For the entries below, the result should be an exact transcription of the lines from the one with "The camera went 165" up to and including the one with "The size of", and only those.

Start of Materials provided

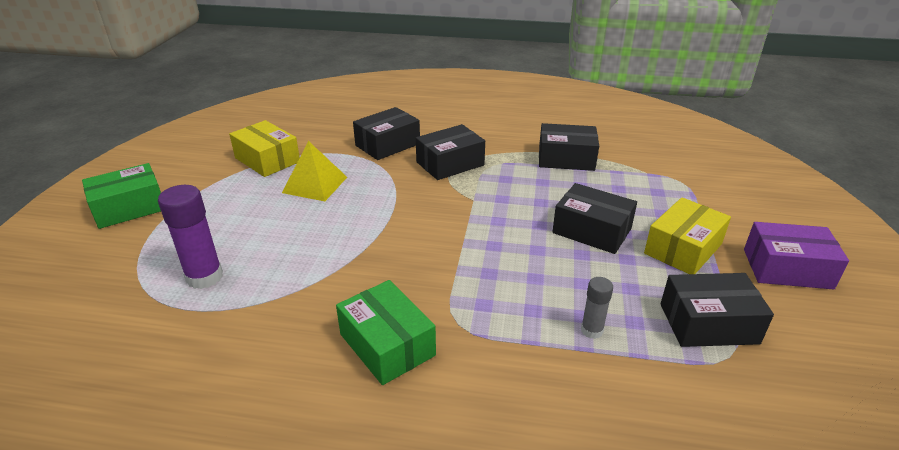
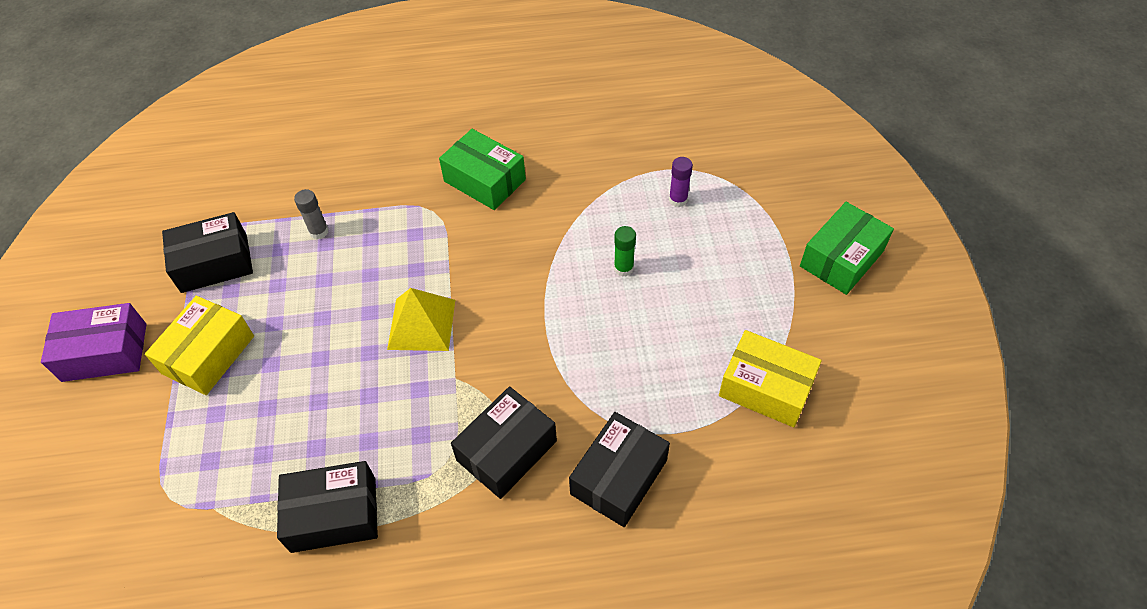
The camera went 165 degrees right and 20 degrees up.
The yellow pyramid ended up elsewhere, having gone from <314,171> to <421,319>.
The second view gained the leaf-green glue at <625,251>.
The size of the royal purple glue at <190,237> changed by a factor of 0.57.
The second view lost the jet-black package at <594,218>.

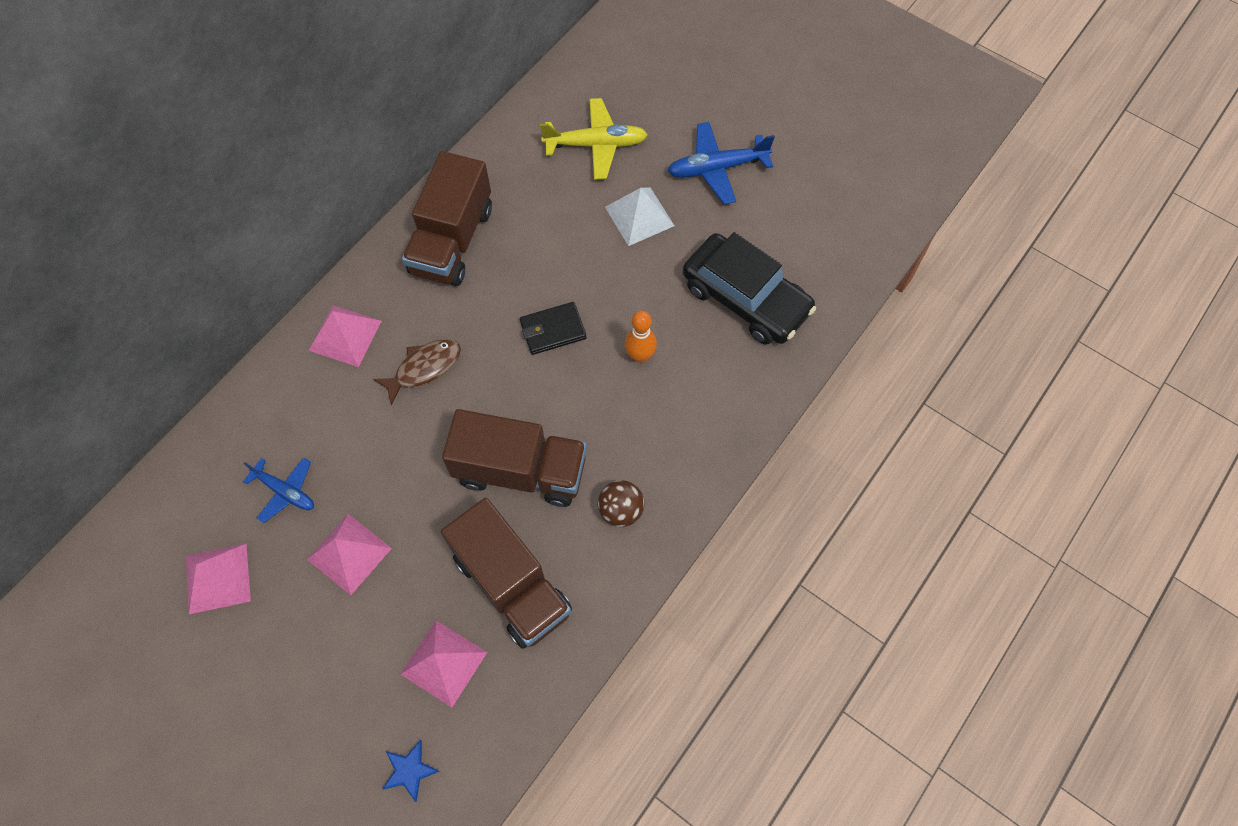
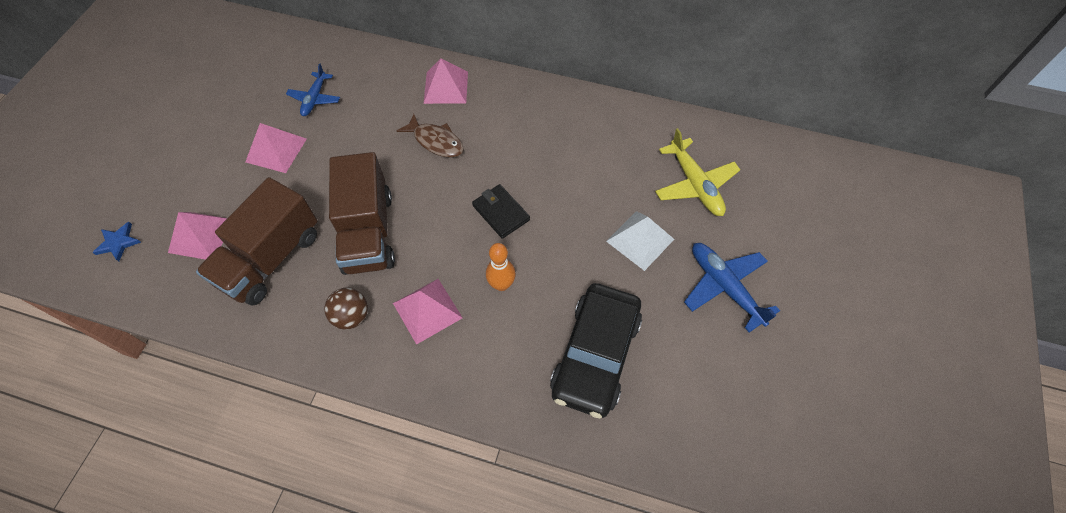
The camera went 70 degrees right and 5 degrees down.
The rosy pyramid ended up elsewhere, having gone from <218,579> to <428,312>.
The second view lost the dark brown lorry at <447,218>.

End of Materials provided
Start of Materials provided

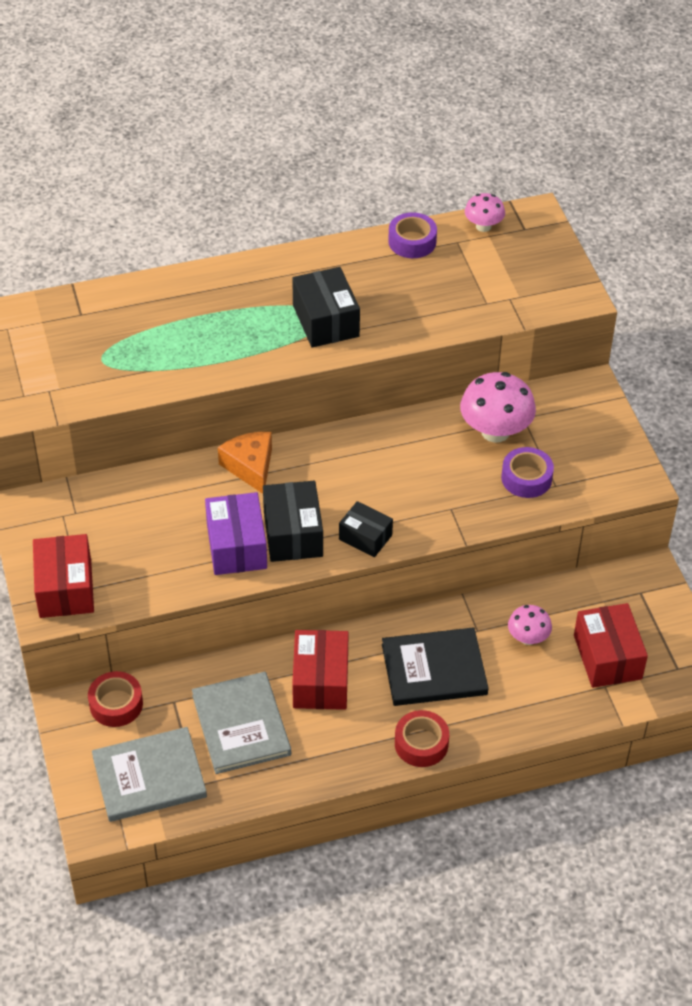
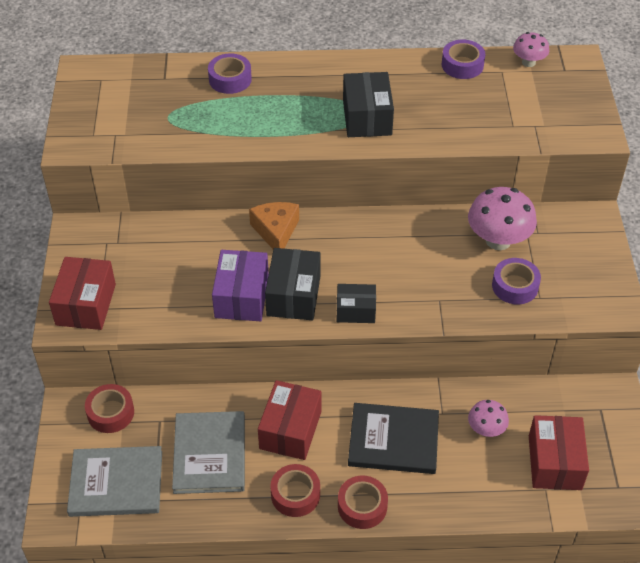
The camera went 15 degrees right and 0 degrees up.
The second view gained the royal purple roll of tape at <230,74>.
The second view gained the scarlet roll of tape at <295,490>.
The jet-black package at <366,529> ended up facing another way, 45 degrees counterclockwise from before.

End of Materials provided

## Response to the task
The camera went 165 degrees right and 20 degrees up.
The yellow pyramid ended up elsewhere, having gone from <314,171> to <421,319>.
The second view gained the leaf-green glue at <625,251>.
The size of the royal purple glue at <190,237> changed by a factor of 0.57.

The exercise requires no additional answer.